--- START ---

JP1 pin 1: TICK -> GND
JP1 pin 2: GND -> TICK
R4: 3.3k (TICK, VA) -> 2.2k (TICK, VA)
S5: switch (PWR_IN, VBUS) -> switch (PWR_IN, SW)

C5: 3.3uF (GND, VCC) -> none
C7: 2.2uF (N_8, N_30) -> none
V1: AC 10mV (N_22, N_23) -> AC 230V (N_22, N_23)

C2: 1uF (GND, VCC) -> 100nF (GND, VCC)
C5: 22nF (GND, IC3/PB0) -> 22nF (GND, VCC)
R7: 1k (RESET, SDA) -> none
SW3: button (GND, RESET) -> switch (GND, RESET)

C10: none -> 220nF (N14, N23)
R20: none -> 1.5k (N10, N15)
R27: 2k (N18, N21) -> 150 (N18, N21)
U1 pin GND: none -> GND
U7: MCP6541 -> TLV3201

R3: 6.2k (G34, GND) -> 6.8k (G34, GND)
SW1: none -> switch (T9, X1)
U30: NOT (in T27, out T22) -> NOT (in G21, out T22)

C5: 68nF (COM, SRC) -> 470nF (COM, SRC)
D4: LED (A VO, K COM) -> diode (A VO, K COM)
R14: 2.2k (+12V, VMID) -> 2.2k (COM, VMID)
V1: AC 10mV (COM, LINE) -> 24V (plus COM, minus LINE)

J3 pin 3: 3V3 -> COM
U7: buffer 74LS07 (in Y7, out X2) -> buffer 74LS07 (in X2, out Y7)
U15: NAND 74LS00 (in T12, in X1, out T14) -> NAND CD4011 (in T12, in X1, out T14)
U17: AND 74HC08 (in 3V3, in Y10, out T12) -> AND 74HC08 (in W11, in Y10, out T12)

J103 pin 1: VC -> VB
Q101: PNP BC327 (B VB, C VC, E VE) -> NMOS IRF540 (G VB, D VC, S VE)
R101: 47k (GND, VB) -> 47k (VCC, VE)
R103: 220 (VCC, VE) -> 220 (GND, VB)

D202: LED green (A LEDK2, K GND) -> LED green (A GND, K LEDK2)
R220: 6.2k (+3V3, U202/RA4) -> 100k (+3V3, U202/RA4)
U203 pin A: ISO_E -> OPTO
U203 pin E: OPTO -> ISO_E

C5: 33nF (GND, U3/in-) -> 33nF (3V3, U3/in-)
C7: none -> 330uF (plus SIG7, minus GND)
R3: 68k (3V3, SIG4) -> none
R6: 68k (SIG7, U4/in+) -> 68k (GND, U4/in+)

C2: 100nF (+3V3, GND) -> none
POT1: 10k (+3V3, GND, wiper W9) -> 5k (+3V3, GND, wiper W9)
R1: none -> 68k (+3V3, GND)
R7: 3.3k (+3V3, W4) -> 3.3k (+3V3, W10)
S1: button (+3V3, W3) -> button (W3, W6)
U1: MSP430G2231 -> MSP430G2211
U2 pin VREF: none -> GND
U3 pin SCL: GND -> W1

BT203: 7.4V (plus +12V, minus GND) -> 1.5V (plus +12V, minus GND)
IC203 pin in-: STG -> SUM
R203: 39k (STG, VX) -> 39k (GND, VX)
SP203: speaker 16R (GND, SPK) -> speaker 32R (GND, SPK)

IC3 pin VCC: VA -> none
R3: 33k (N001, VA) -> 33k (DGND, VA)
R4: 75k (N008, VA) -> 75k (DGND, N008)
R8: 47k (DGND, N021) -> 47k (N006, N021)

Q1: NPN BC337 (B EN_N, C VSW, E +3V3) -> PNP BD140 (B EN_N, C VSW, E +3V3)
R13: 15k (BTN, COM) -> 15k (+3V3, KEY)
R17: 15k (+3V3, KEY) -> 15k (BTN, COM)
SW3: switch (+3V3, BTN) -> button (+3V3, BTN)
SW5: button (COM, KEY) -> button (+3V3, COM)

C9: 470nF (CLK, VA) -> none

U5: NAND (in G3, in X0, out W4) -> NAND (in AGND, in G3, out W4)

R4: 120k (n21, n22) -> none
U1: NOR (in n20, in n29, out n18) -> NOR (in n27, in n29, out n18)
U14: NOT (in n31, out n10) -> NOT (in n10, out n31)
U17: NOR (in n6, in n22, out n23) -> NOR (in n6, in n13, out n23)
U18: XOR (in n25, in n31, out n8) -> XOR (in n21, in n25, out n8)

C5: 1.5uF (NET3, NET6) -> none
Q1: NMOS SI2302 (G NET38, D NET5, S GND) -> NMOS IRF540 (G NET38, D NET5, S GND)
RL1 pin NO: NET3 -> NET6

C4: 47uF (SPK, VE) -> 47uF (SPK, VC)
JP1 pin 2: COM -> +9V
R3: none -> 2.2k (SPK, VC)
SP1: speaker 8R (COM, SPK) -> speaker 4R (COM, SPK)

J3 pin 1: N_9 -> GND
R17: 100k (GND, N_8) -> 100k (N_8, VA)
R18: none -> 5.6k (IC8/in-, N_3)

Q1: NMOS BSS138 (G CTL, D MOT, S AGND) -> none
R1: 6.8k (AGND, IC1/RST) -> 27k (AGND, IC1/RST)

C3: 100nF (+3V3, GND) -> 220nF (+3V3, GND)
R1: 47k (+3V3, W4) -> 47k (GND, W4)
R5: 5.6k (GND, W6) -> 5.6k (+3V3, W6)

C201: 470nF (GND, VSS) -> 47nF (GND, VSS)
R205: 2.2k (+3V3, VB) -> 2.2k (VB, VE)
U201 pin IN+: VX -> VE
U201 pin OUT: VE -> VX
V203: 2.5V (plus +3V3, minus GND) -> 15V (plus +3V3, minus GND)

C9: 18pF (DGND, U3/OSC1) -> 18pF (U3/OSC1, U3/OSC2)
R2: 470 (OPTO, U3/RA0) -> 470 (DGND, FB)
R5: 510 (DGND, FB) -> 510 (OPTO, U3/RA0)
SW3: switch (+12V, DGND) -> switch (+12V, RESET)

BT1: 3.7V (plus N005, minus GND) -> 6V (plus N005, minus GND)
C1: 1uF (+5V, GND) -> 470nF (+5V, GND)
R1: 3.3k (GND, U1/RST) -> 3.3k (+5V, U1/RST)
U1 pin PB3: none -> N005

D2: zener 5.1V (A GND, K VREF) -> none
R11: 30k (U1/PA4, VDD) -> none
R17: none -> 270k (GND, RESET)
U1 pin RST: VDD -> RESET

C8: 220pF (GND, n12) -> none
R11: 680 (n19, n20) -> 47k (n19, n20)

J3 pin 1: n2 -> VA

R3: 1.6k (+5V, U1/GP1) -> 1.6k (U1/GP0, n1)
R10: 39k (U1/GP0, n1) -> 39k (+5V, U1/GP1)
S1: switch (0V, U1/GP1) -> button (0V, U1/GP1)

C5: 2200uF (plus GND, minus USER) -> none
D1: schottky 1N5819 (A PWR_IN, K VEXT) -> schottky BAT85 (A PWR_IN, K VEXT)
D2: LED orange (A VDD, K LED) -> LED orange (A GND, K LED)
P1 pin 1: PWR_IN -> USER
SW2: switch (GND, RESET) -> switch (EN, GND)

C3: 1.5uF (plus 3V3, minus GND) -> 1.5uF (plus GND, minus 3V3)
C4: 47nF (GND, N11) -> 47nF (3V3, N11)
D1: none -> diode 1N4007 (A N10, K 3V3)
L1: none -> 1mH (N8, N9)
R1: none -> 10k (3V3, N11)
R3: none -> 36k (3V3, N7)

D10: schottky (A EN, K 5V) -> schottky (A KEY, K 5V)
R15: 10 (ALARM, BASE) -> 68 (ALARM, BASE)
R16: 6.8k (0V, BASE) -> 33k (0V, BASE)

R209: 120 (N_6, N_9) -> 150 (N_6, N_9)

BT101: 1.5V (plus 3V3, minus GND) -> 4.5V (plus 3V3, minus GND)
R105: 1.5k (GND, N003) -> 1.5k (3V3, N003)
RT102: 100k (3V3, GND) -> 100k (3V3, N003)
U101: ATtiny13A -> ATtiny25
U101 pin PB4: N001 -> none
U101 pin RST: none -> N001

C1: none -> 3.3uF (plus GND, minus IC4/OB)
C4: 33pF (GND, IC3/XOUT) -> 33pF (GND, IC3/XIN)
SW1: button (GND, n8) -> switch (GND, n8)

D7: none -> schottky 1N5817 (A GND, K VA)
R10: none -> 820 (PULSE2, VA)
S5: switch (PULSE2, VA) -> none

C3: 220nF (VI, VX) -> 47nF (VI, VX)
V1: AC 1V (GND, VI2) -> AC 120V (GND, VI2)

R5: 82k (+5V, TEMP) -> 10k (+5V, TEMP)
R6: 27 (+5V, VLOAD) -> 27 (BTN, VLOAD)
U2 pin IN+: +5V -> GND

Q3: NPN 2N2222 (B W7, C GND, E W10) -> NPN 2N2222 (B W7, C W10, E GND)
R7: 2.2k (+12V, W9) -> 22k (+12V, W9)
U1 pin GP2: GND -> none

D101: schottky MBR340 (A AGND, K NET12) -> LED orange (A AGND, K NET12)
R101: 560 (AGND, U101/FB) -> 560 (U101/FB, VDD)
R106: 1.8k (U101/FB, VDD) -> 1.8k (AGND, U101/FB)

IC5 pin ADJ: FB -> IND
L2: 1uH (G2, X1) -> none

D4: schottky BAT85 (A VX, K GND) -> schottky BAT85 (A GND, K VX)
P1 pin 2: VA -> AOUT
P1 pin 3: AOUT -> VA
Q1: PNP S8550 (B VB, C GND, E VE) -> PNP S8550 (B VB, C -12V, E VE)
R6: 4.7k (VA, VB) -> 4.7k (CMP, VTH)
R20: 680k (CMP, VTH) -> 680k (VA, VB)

--- END ---

*PROBLEM DETAILS:* Read through the data above. Report each line that has the word "NMOS".

*PROBLEM SOLUTION:*
Q101: PNP BC327 (B VB, C VC, E VE) -> NMOS IRF540 (G VB, D VC, S VE)
Q1: NMOS SI2302 (G NET38, D NET5, S GND) -> NMOS IRF540 (G NET38, D NET5, S GND)
Q1: NMOS BSS138 (G CTL, D MOT, S AGND) -> none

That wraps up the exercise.